## Provided records

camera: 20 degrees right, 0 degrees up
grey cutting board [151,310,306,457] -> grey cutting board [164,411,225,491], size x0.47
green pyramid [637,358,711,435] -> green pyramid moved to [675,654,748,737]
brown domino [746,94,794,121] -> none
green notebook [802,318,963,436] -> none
* * *
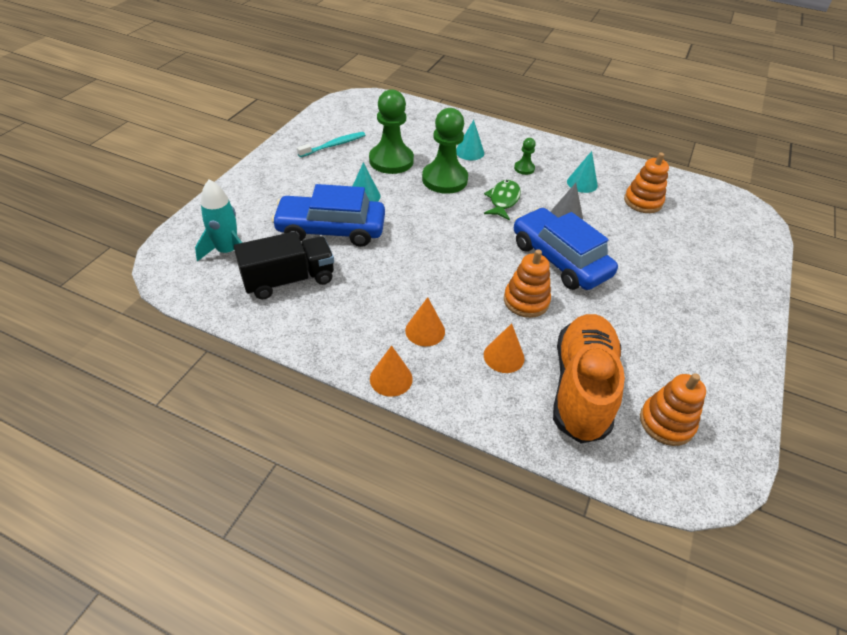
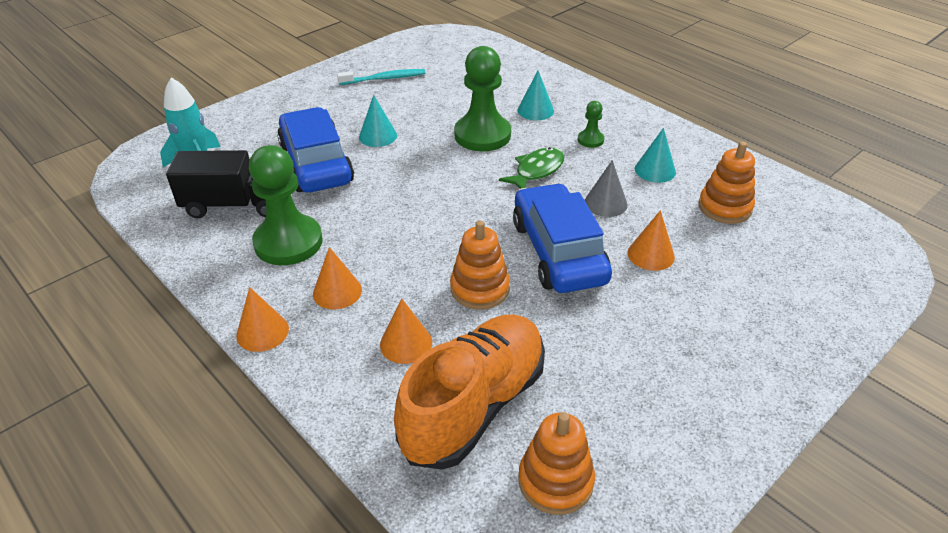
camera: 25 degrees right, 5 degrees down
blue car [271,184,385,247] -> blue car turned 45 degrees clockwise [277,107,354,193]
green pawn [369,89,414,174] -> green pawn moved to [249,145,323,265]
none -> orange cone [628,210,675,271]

## Instruction
From the material above, retype precisely the lines between the line holding "camera: 20 degrees right, 0 degrees up" and the line holding "green notebook [802,318,963,436] -> none", inclusive, and nothing beyond them.

## Answer to the exercise
camera: 20 degrees right, 0 degrees up
grey cutting board [151,310,306,457] -> grey cutting board [164,411,225,491], size x0.47
green pyramid [637,358,711,435] -> green pyramid moved to [675,654,748,737]
brown domino [746,94,794,121] -> none
green notebook [802,318,963,436] -> none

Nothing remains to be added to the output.